• _Instructions for the task_:
For this exercise, repeat exactly the lines below starting at the line holding "building: [134,277,193,355] ->" and ending at the line holding "building: none -> [154,257,295,326]", both included, with no extra lines and no pictures.

• _Exercise data_:
····················
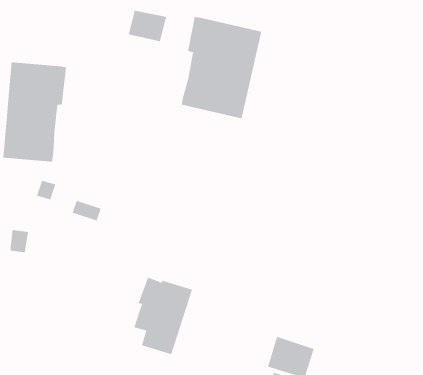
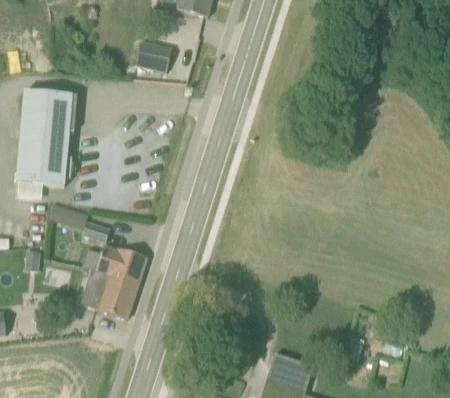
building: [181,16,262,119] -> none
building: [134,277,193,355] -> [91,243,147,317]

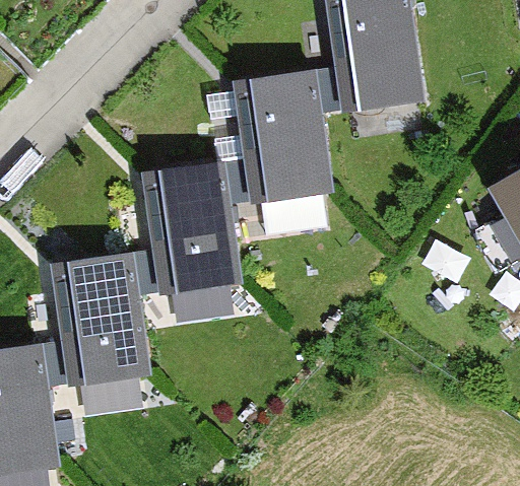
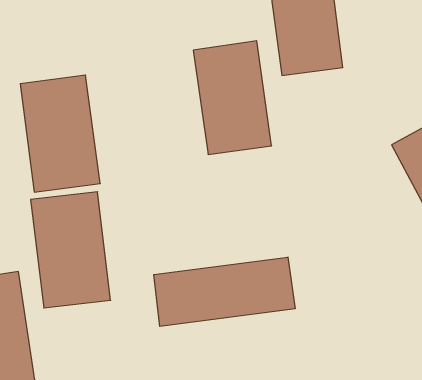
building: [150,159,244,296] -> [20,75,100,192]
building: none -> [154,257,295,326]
····················
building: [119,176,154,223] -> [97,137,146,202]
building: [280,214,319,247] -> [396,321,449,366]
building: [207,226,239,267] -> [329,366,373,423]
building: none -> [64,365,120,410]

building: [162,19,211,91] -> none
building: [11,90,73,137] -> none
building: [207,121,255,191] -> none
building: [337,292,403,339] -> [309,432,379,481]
····················
• _Result below_:
building: [134,277,193,355] -> [91,243,147,317]

building: [150,159,244,296] -> [20,75,100,192]
building: none -> [154,257,295,326]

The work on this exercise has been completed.